Source records
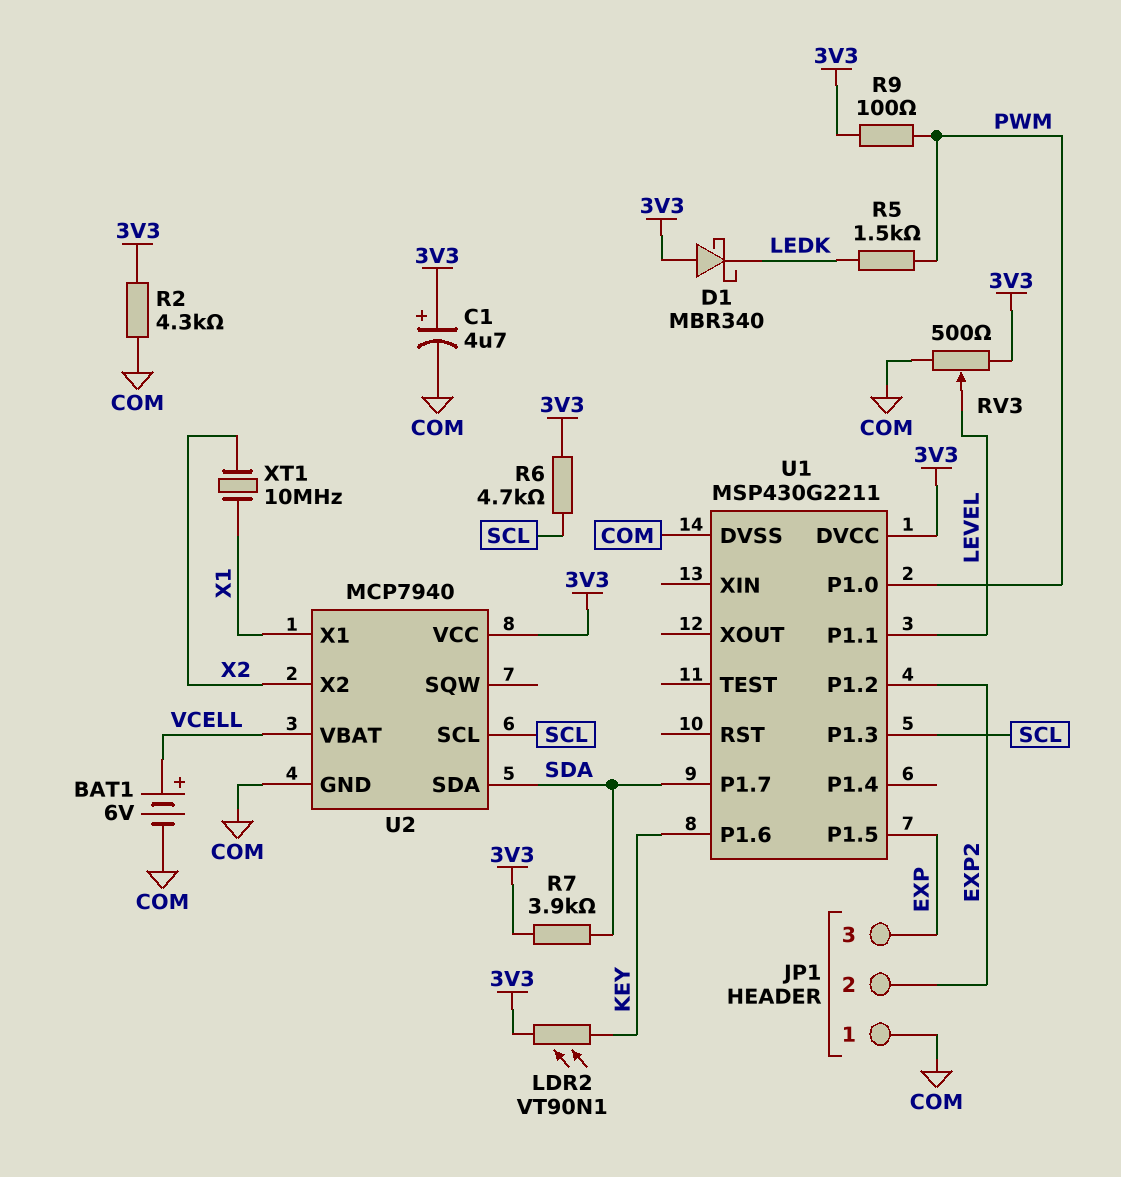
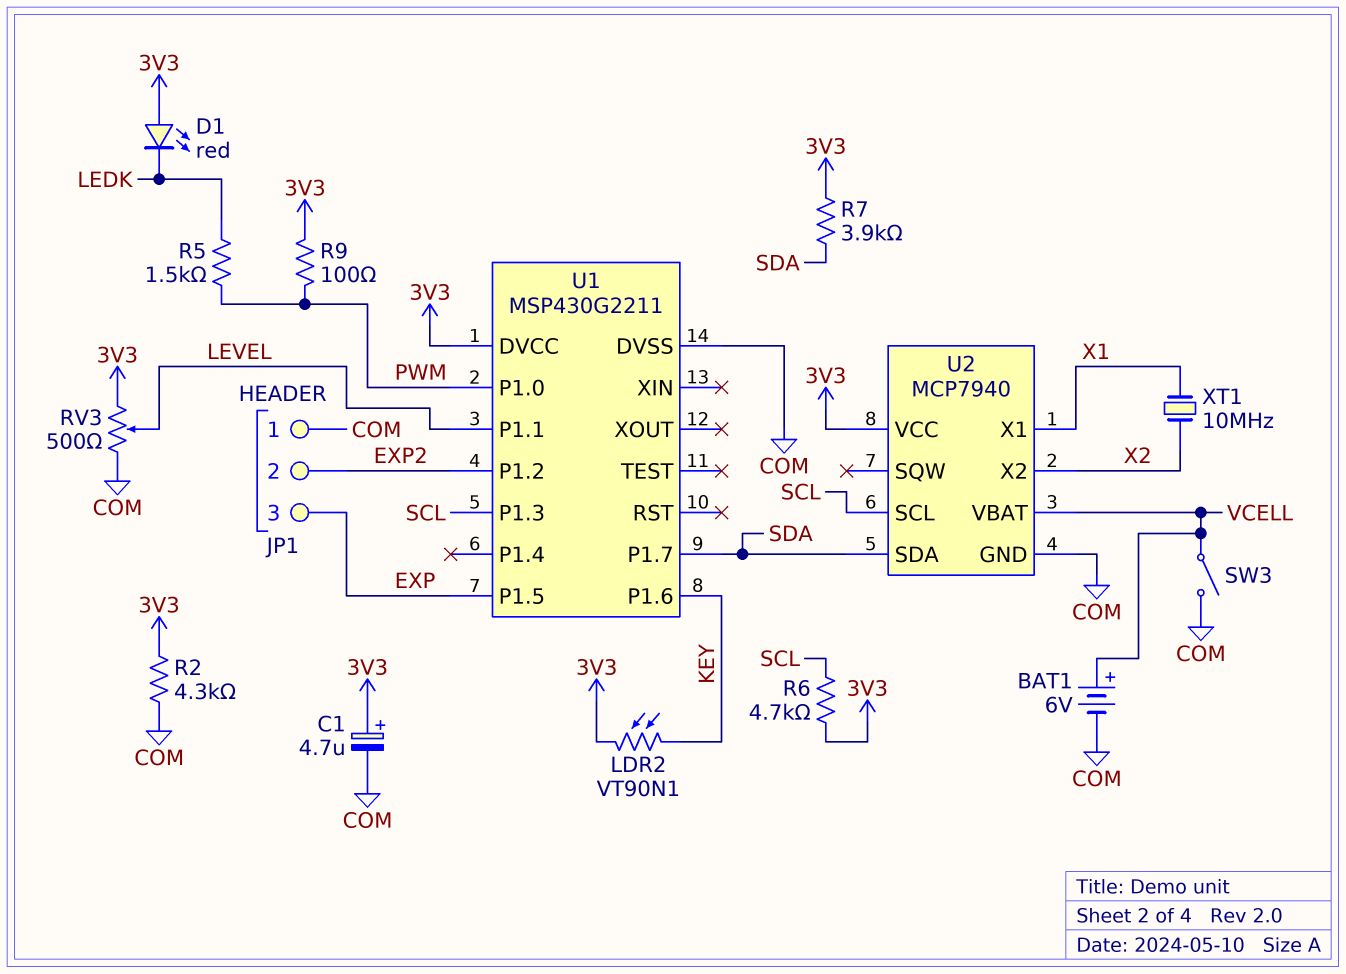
D1: schottky MBR340 (A 3V3, K LEDK) -> LED red (A 3V3, K LEDK)
SW3: none -> switch (COM, VCELL)

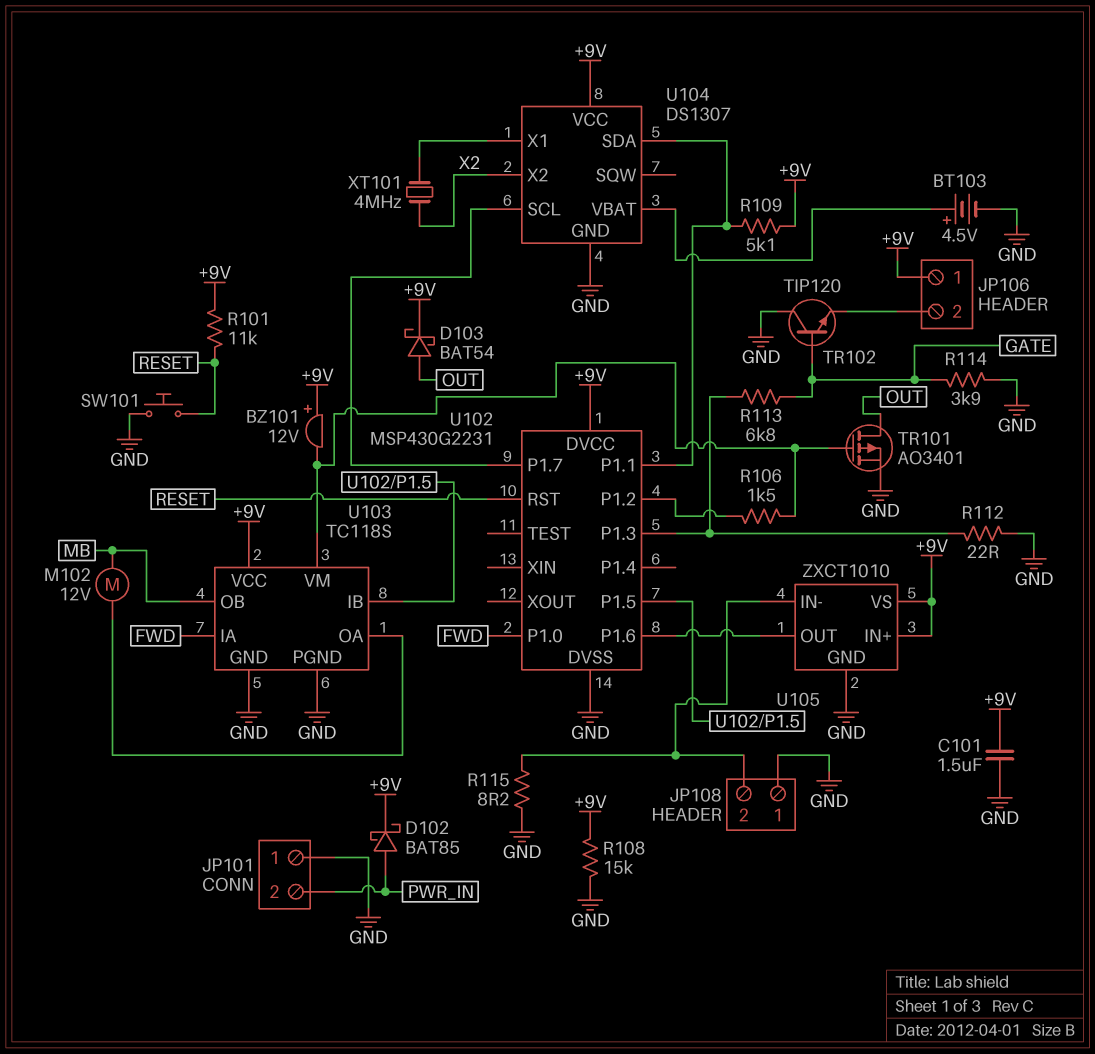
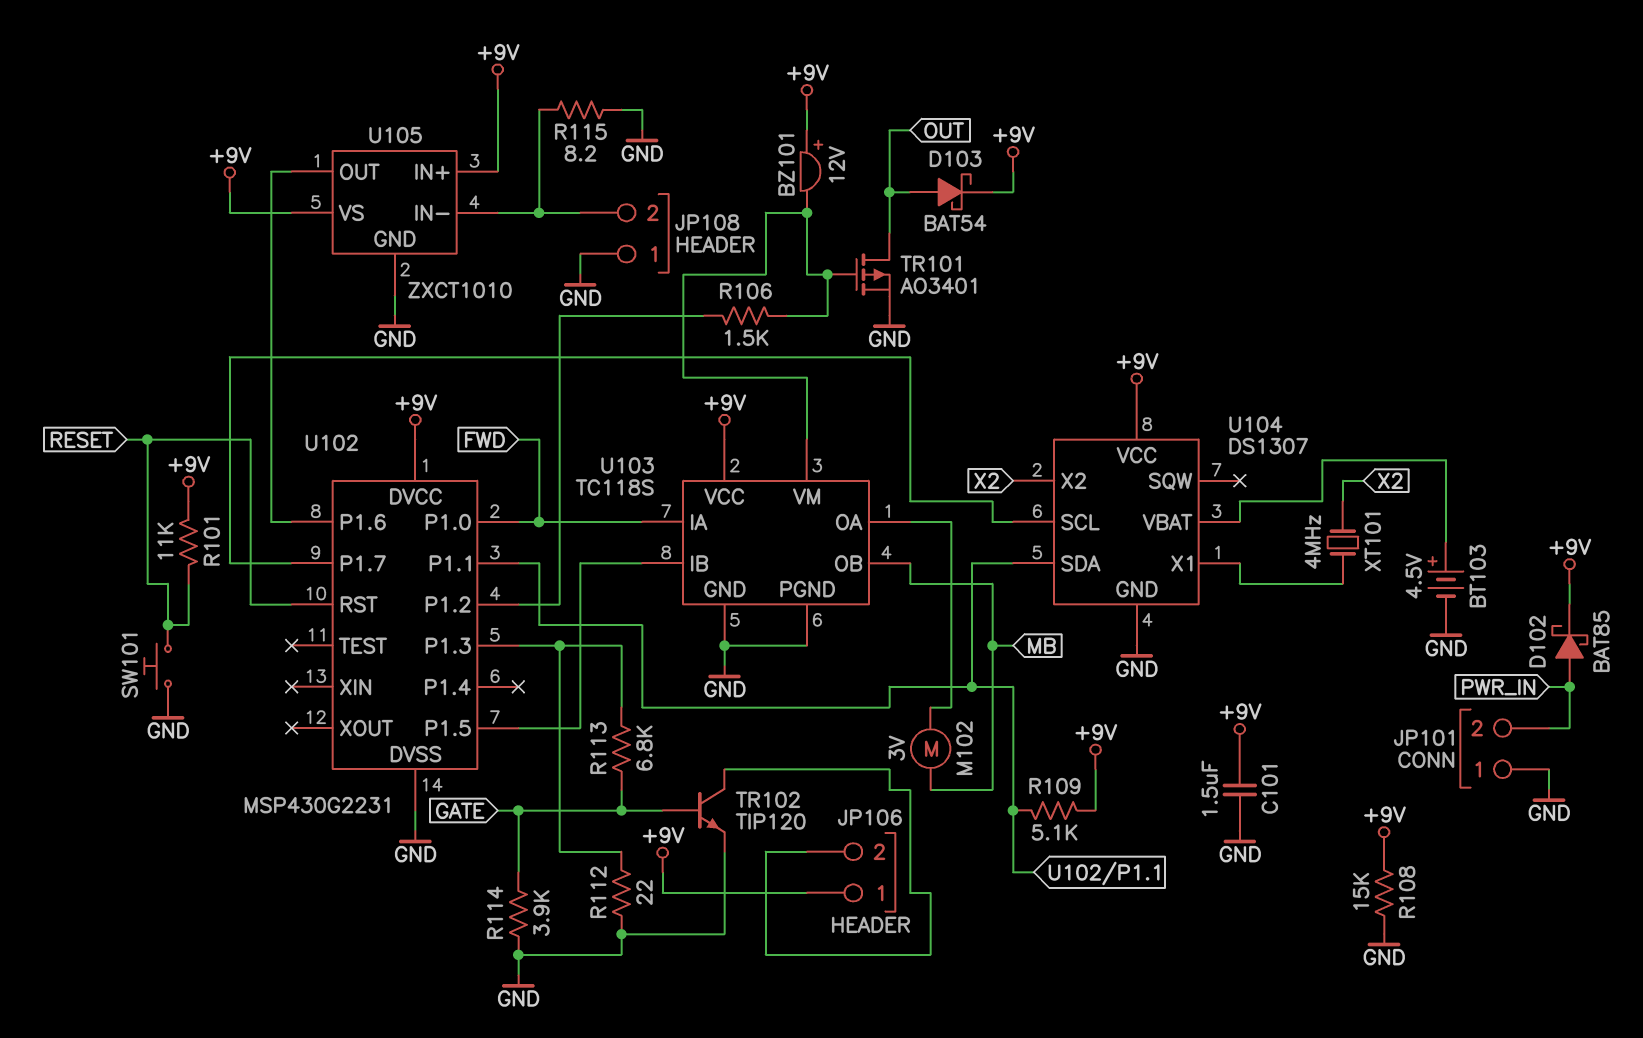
M102: motor 12V (MB, U103/OA) -> motor 3V (MB, U103/OA)
TR102: NPN TIP120 (B GATE, C GND, E JP106/2) -> NPN TIP120 (B GATE, C JP106/2, E GND)

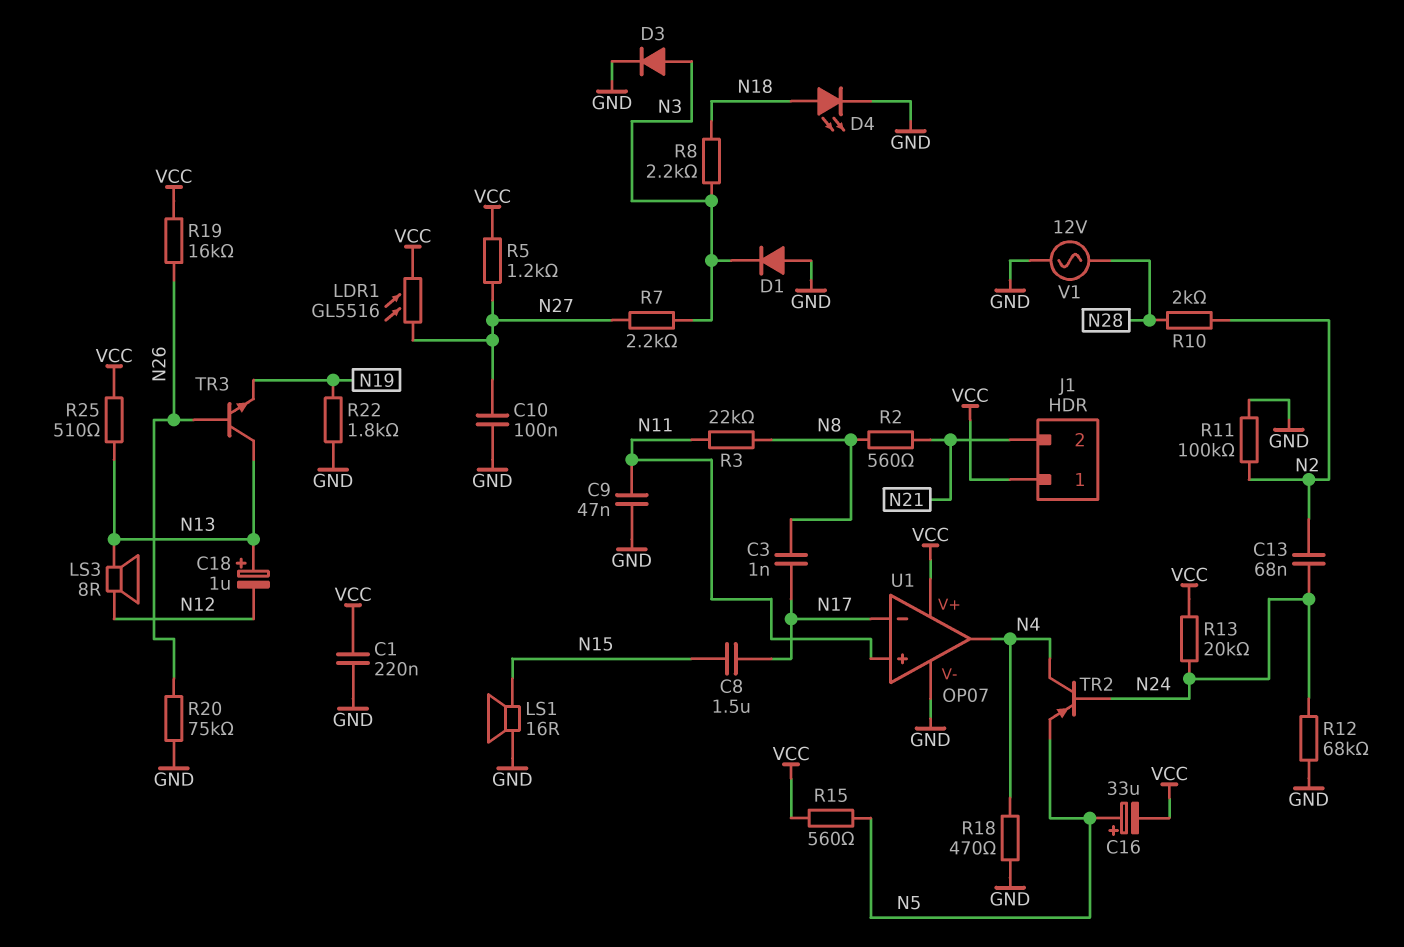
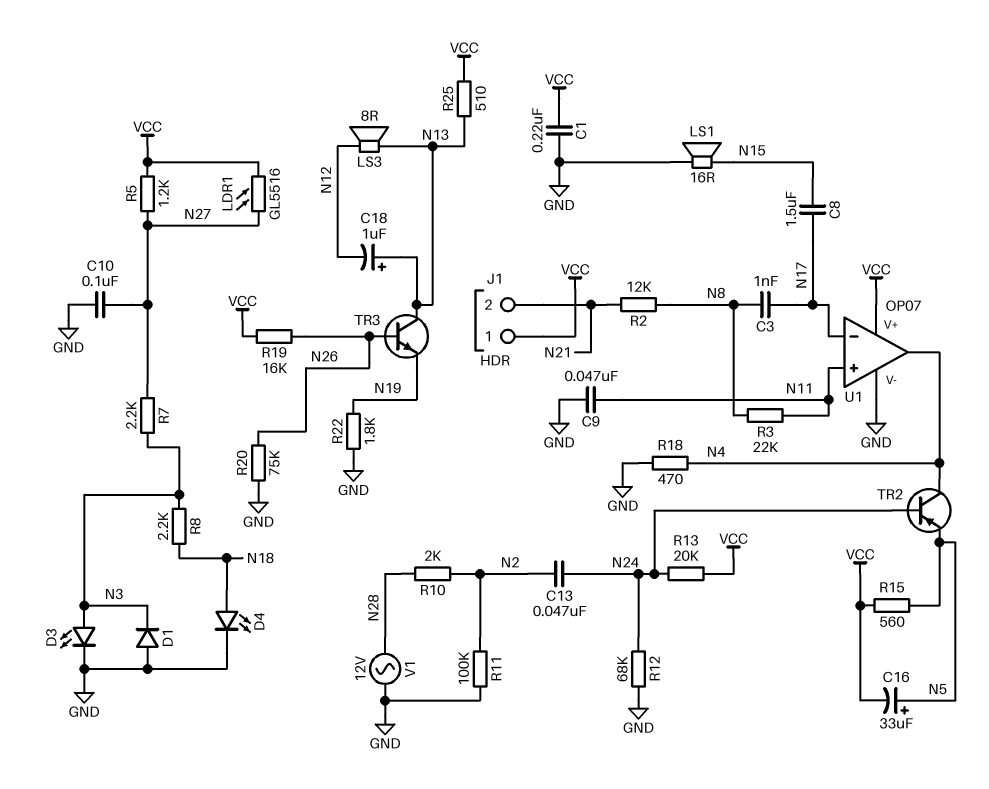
C13: 68nF (N2, N24) -> 47nF (N2, N24)
D3: diode (A N3, K GND) -> LED (A N3, K GND)
R2: 560 (N8, N21) -> 12k (N8, N21)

#### Task instructions
From the first line to the last, set down the records exactly, leaving out images.

#### Result
D1: schottky MBR340 (A 3V3, K LEDK) -> LED red (A 3V3, K LEDK)
SW3: none -> switch (COM, VCELL)

M102: motor 12V (MB, U103/OA) -> motor 3V (MB, U103/OA)
TR102: NPN TIP120 (B GATE, C GND, E JP106/2) -> NPN TIP120 (B GATE, C JP106/2, E GND)

C13: 68nF (N2, N24) -> 47nF (N2, N24)
D3: diode (A N3, K GND) -> LED (A N3, K GND)
R2: 560 (N8, N21) -> 12k (N8, N21)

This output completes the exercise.